Stored dataset items:
========
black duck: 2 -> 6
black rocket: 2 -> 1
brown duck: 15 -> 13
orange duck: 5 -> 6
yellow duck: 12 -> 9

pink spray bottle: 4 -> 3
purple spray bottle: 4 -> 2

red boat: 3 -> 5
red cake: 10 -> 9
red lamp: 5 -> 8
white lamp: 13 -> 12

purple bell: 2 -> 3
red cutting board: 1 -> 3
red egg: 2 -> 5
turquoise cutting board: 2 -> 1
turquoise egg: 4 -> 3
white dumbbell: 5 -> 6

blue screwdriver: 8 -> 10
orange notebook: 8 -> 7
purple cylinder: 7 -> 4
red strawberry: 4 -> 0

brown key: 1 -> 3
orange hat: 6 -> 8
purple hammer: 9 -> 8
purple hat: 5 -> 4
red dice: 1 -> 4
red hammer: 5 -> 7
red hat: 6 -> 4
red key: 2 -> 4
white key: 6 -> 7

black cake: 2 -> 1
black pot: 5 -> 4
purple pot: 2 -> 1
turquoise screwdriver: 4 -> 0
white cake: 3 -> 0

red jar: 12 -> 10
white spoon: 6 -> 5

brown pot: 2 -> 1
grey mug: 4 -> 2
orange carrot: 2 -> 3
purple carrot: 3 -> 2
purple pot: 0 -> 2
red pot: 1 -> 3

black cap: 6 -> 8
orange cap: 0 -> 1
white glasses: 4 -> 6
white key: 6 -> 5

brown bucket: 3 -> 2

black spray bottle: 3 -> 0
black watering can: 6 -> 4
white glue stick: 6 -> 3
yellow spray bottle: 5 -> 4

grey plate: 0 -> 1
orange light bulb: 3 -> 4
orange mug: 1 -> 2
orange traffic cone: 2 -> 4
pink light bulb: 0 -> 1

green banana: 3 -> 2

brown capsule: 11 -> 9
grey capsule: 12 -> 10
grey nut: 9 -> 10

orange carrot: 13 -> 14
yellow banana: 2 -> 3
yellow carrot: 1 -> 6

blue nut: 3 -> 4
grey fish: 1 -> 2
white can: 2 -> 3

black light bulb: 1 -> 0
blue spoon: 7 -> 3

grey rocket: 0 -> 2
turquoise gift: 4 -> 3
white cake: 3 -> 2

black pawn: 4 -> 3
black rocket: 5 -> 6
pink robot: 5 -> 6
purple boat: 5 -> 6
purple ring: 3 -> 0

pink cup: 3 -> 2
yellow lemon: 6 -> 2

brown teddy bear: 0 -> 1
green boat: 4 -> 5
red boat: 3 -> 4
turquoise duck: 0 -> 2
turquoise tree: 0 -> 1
========
● **WORK INSTRUCTION**
Every line in the data that holds "yellow" should be copied out.

● **SOLUTION TO THIS PROBLEM**
yellow duck: 12 -> 9
yellow spray bottle: 5 -> 4
yellow banana: 2 -> 3
yellow carrot: 1 -> 6
yellow lemon: 6 -> 2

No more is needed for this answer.